-------- Data in this exercise --------

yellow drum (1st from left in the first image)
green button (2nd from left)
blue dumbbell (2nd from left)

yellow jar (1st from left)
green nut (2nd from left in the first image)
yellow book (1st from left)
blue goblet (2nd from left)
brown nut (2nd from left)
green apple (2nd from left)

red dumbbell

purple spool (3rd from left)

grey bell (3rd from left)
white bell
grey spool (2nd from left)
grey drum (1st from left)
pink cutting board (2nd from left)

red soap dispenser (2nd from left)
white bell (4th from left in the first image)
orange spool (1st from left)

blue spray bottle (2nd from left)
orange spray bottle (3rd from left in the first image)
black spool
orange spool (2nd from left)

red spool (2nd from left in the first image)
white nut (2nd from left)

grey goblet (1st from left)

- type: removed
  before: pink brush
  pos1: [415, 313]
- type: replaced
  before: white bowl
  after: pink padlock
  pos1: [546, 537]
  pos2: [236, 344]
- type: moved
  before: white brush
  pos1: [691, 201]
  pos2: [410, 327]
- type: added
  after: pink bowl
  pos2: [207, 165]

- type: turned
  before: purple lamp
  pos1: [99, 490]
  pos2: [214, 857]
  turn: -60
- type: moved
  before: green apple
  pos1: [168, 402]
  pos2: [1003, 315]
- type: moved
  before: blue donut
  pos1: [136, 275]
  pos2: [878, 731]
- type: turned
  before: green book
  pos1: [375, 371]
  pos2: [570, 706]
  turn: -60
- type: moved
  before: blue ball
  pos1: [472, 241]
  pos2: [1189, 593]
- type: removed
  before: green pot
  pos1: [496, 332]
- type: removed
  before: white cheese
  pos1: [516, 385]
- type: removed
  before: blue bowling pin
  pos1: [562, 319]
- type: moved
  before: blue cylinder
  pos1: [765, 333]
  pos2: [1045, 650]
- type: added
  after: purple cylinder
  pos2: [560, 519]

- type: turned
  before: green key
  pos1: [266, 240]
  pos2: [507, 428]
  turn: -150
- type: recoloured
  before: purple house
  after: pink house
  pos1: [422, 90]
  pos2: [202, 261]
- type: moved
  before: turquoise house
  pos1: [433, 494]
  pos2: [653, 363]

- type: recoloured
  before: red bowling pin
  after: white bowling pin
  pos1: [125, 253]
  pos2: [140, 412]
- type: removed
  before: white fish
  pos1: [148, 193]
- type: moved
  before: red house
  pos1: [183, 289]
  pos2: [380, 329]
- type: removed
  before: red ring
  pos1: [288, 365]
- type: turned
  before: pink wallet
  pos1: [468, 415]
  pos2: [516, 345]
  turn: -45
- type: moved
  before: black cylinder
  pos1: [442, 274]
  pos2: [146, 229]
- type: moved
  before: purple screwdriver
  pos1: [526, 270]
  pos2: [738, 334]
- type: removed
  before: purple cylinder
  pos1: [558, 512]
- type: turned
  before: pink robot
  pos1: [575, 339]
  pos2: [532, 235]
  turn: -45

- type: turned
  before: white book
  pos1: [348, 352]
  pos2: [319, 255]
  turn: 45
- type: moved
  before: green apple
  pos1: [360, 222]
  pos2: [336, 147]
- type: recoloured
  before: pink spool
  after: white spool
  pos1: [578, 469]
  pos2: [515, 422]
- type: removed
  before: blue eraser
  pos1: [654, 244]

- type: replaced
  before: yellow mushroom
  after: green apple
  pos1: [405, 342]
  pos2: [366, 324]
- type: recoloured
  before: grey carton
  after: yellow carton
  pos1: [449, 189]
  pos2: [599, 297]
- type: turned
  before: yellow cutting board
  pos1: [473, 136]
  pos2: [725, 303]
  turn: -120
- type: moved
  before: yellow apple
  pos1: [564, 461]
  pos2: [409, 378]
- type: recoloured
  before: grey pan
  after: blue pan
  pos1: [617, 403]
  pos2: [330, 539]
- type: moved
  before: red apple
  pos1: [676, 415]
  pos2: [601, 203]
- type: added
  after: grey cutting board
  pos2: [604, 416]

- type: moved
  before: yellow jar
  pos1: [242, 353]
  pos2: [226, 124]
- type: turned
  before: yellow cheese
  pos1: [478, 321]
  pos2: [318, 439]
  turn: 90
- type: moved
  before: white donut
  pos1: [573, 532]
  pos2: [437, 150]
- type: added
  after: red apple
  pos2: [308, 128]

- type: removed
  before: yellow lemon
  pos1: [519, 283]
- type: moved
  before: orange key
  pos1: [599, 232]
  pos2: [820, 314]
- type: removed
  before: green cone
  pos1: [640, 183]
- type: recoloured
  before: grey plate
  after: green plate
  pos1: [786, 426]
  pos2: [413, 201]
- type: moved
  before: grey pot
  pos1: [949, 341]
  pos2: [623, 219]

--------

__Required action__. Reproduce the data, keeping every line exactly the same.

__Output of the exercise__.
yellow drum (1st from left in the first image)
green button (2nd from left)
blue dumbbell (2nd from left)

yellow jar (1st from left)
green nut (2nd from left in the first image)
yellow book (1st from left)
blue goblet (2nd from left)
brown nut (2nd from left)
green apple (2nd from left)

red dumbbell

purple spool (3rd from left)

grey bell (3rd from left)
white bell
grey spool (2nd from left)
grey drum (1st from left)
pink cutting board (2nd from left)

red soap dispenser (2nd from left)
white bell (4th from left in the first image)
orange spool (1st from left)

blue spray bottle (2nd from left)
orange spray bottle (3rd from left in the first image)
black spool
orange spool (2nd from left)

red spool (2nd from left in the first image)
white nut (2nd from left)

grey goblet (1st from left)

- type: removed
  before: pink brush
  pos1: [415, 313]
- type: replaced
  before: white bowl
  after: pink padlock
  pos1: [546, 537]
  pos2: [236, 344]
- type: moved
  before: white brush
  pos1: [691, 201]
  pos2: [410, 327]
- type: added
  after: pink bowl
  pos2: [207, 165]

- type: turned
  before: purple lamp
  pos1: [99, 490]
  pos2: [214, 857]
  turn: -60
- type: moved
  before: green apple
  pos1: [168, 402]
  pos2: [1003, 315]
- type: moved
  before: blue donut
  pos1: [136, 275]
  pos2: [878, 731]
- type: turned
  before: green book
  pos1: [375, 371]
  pos2: [570, 706]
  turn: -60
- type: moved
  before: blue ball
  pos1: [472, 241]
  pos2: [1189, 593]
- type: removed
  before: green pot
  pos1: [496, 332]
- type: removed
  before: white cheese
  pos1: [516, 385]
- type: removed
  before: blue bowling pin
  pos1: [562, 319]
- type: moved
  before: blue cylinder
  pos1: [765, 333]
  pos2: [1045, 650]
- type: added
  after: purple cylinder
  pos2: [560, 519]

- type: turned
  before: green key
  pos1: [266, 240]
  pos2: [507, 428]
  turn: -150
- type: recoloured
  before: purple house
  after: pink house
  pos1: [422, 90]
  pos2: [202, 261]
- type: moved
  before: turquoise house
  pos1: [433, 494]
  pos2: [653, 363]

- type: recoloured
  before: red bowling pin
  after: white bowling pin
  pos1: [125, 253]
  pos2: [140, 412]
- type: removed
  before: white fish
  pos1: [148, 193]
- type: moved
  before: red house
  pos1: [183, 289]
  pos2: [380, 329]
- type: removed
  before: red ring
  pos1: [288, 365]
- type: turned
  before: pink wallet
  pos1: [468, 415]
  pos2: [516, 345]
  turn: -45
- type: moved
  before: black cylinder
  pos1: [442, 274]
  pos2: [146, 229]
- type: moved
  before: purple screwdriver
  pos1: [526, 270]
  pos2: [738, 334]
- type: removed
  before: purple cylinder
  pos1: [558, 512]
- type: turned
  before: pink robot
  pos1: [575, 339]
  pos2: [532, 235]
  turn: -45

- type: turned
  before: white book
  pos1: [348, 352]
  pos2: [319, 255]
  turn: 45
- type: moved
  before: green apple
  pos1: [360, 222]
  pos2: [336, 147]
- type: recoloured
  before: pink spool
  after: white spool
  pos1: [578, 469]
  pos2: [515, 422]
- type: removed
  before: blue eraser
  pos1: [654, 244]

- type: replaced
  before: yellow mushroom
  after: green apple
  pos1: [405, 342]
  pos2: [366, 324]
- type: recoloured
  before: grey carton
  after: yellow carton
  pos1: [449, 189]
  pos2: [599, 297]
- type: turned
  before: yellow cutting board
  pos1: [473, 136]
  pos2: [725, 303]
  turn: -120
- type: moved
  before: yellow apple
  pos1: [564, 461]
  pos2: [409, 378]
- type: recoloured
  before: grey pan
  after: blue pan
  pos1: [617, 403]
  pos2: [330, 539]
- type: moved
  before: red apple
  pos1: [676, 415]
  pos2: [601, 203]
- type: added
  after: grey cutting board
  pos2: [604, 416]

- type: moved
  before: yellow jar
  pos1: [242, 353]
  pos2: [226, 124]
- type: turned
  before: yellow cheese
  pos1: [478, 321]
  pos2: [318, 439]
  turn: 90
- type: moved
  before: white donut
  pos1: [573, 532]
  pos2: [437, 150]
- type: added
  after: red apple
  pos2: [308, 128]

- type: removed
  before: yellow lemon
  pos1: [519, 283]
- type: moved
  before: orange key
  pos1: [599, 232]
  pos2: [820, 314]
- type: removed
  before: green cone
  pos1: [640, 183]
- type: recoloured
  before: grey plate
  after: green plate
  pos1: [786, 426]
  pos2: [413, 201]
- type: moved
  before: grey pot
  pos1: [949, 341]
  pos2: [623, 219]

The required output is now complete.